# PROBLEM TO SOLVE:
Once the line containing "grey cupcake: 8 -> 11" is reached in the listing below, reproduce it and all later lines through the final one exactly, but omit any pictures.

##### MATERIAL SHOWN #####

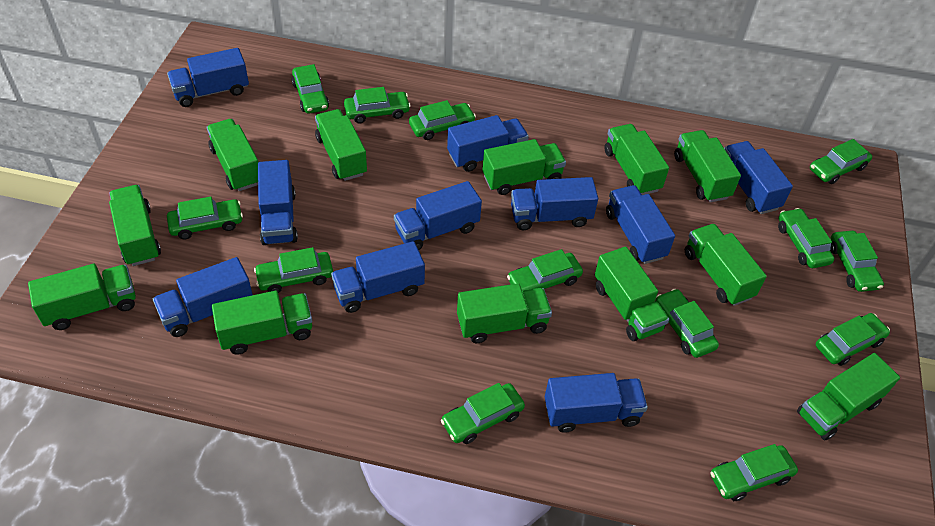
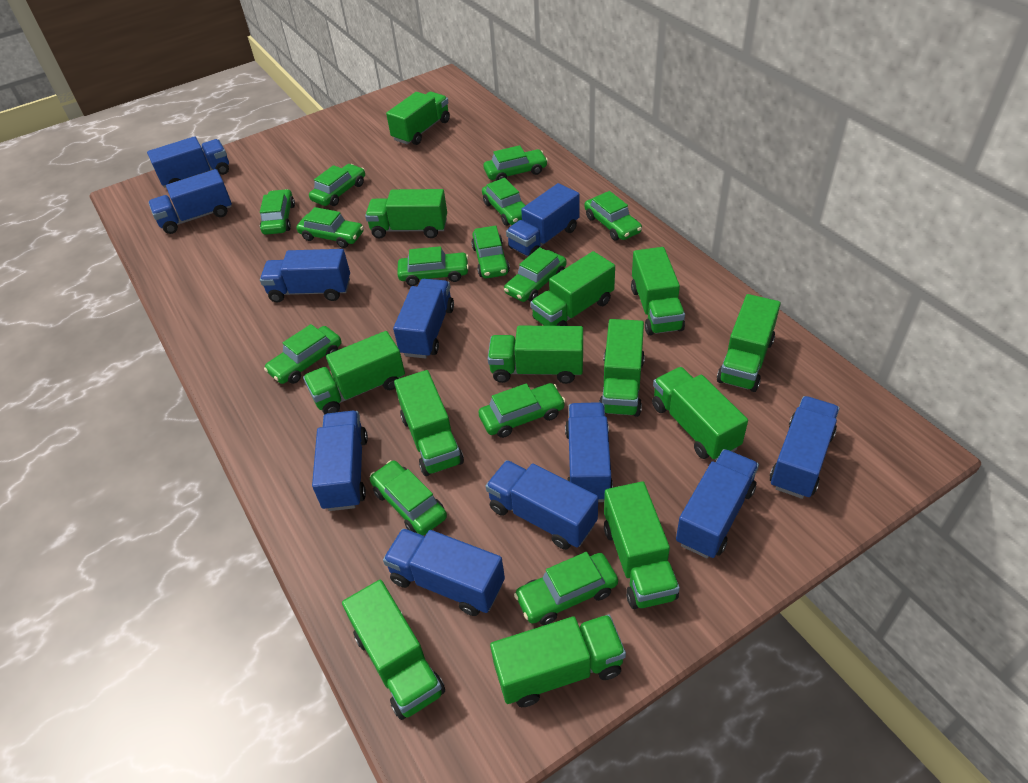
blue truck: 10 -> 11
green truck: 12 -> 13

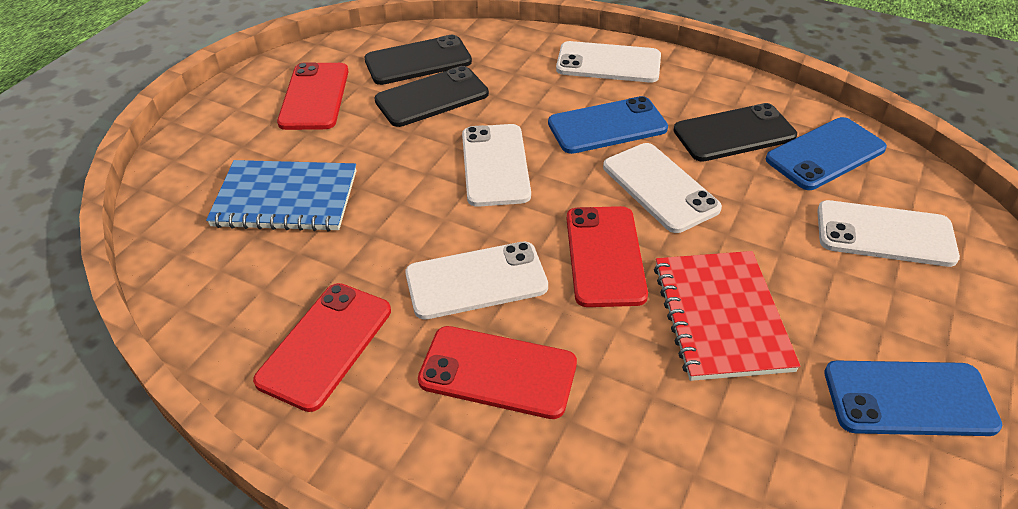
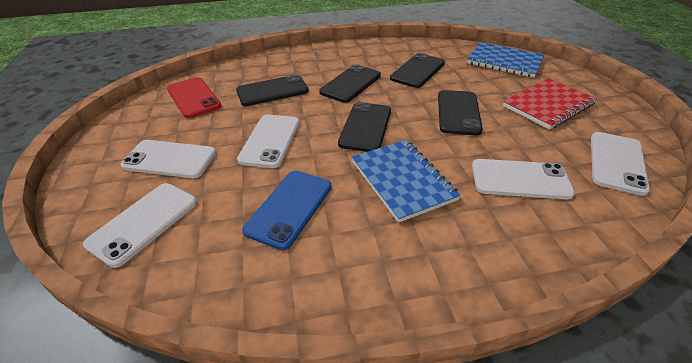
black phone: 3 -> 5
blue notebook: 1 -> 2
blue phone: 3 -> 1
red phone: 4 -> 1

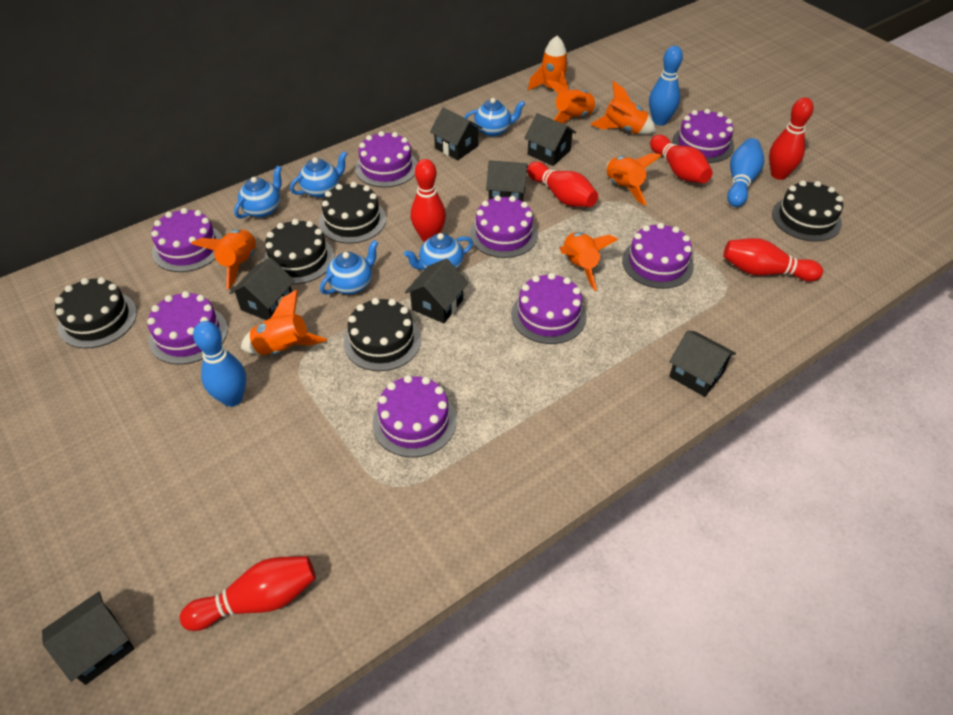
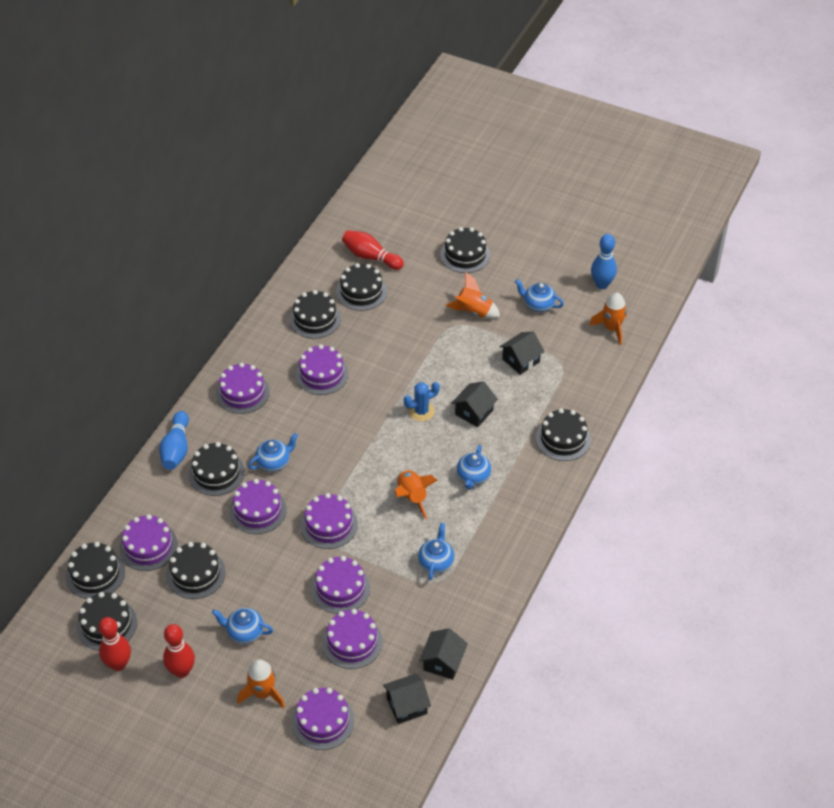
black cake: 5 -> 8
black house: 7 -> 4
blue bowling pin: 3 -> 2
blue cactus: 0 -> 1
orange rocket: 7 -> 4
red bowling pin: 6 -> 3

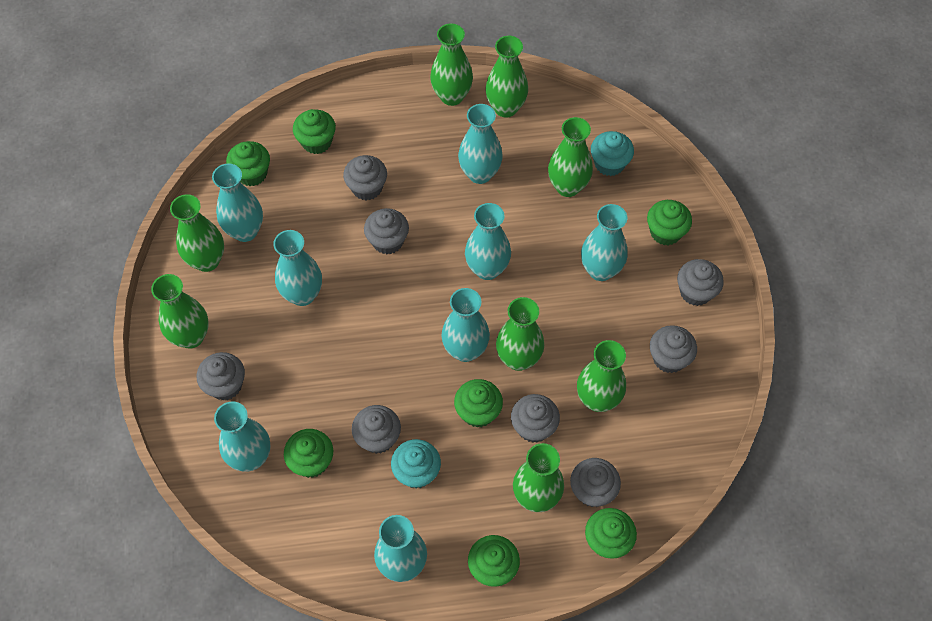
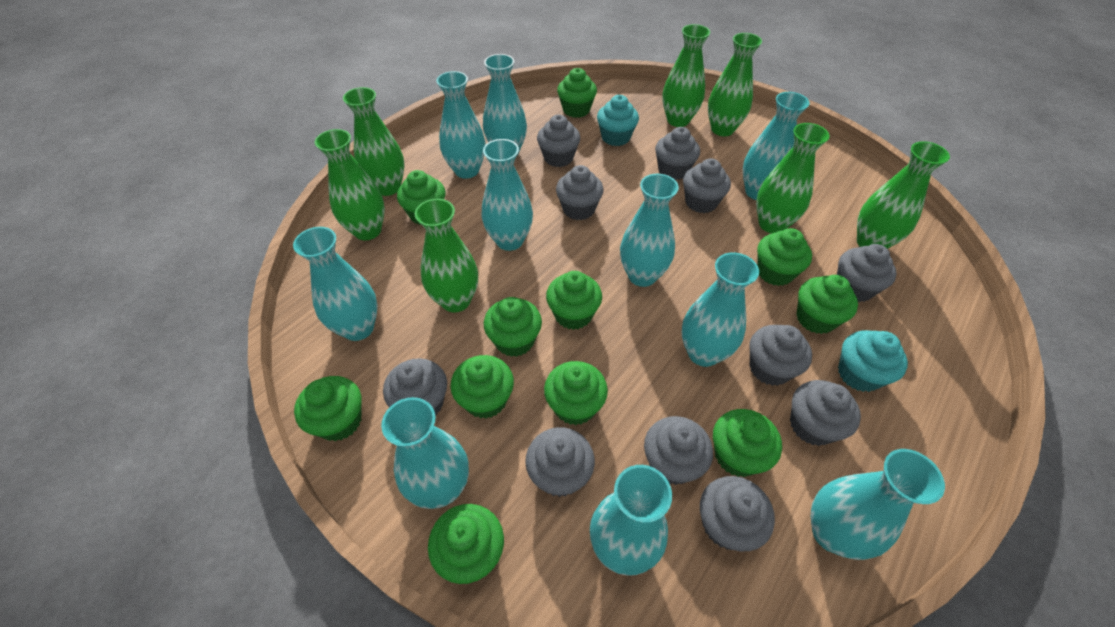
green cupcake: 7 -> 11
green vase: 8 -> 7
grey cupcake: 8 -> 11
turquoise vase: 8 -> 10

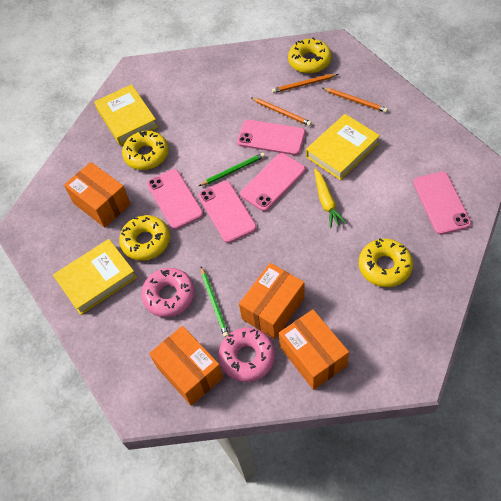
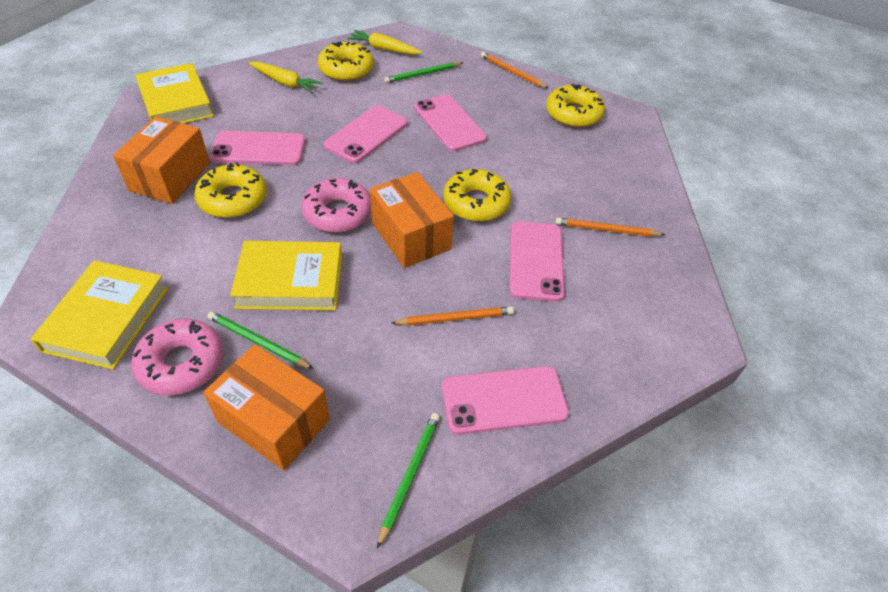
green pencil: 2 -> 3
orange box: 4 -> 3
yellow carrot: 1 -> 2

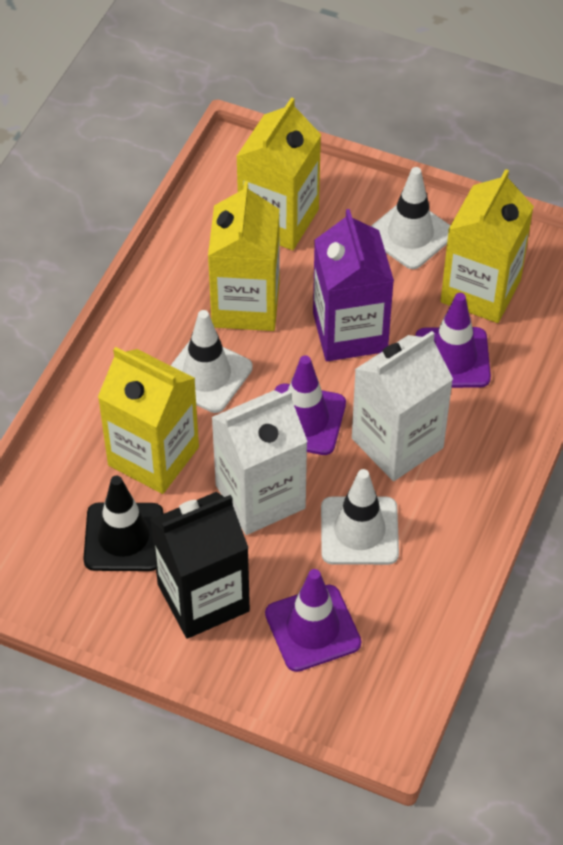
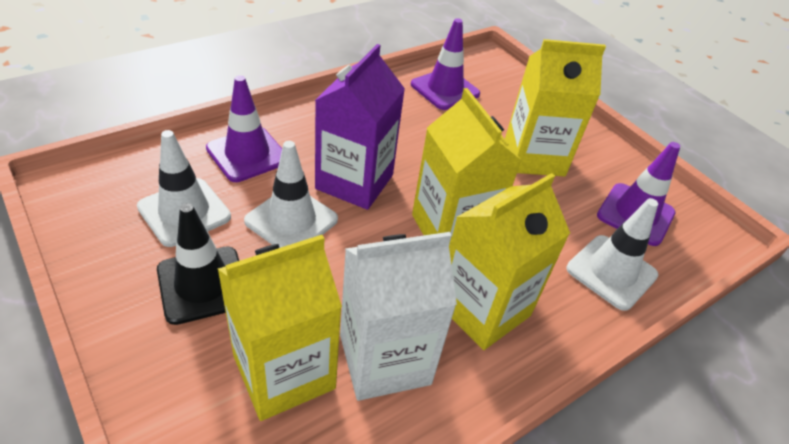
black carton: 1 -> 0
white carton: 2 -> 1

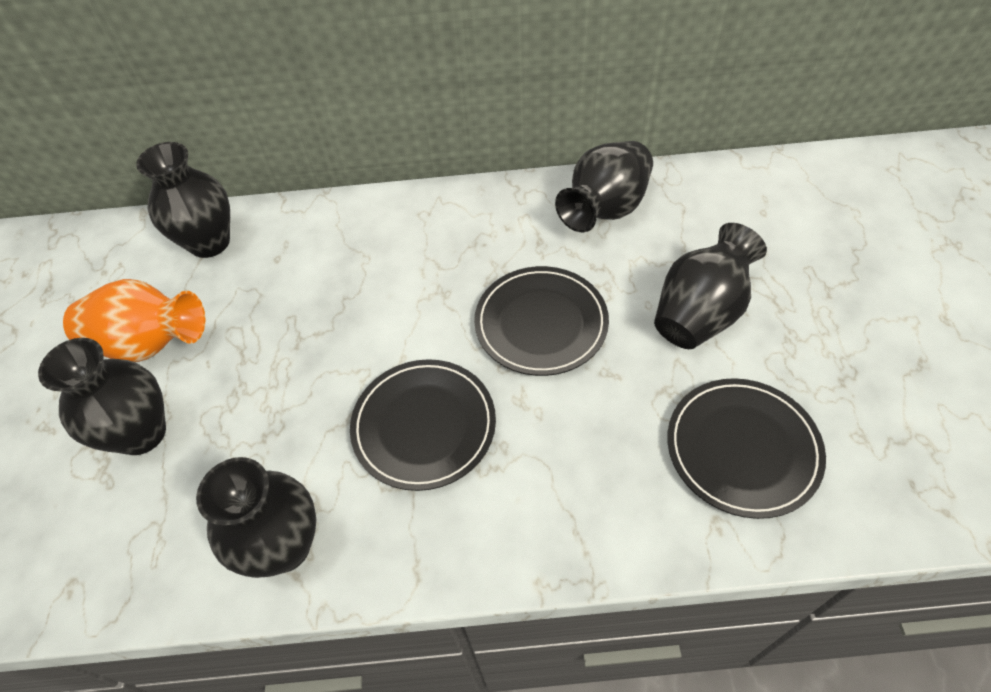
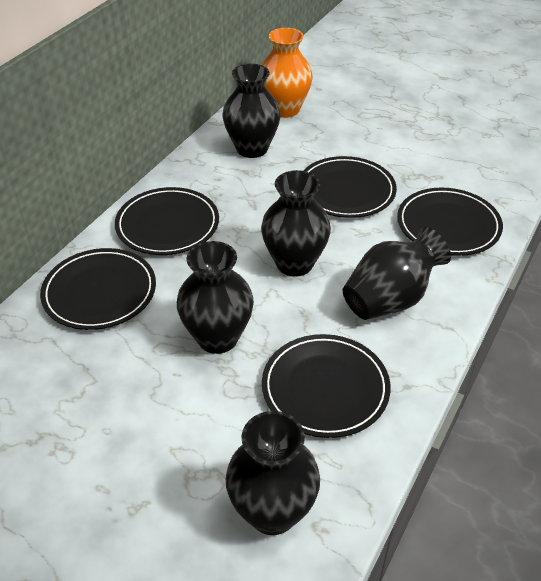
black plate: 3 -> 5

#####

# ANSWER SECTION:
grey cupcake: 8 -> 11
turquoise vase: 8 -> 10

green pencil: 2 -> 3
orange box: 4 -> 3
yellow carrot: 1 -> 2

black carton: 1 -> 0
white carton: 2 -> 1

black plate: 3 -> 5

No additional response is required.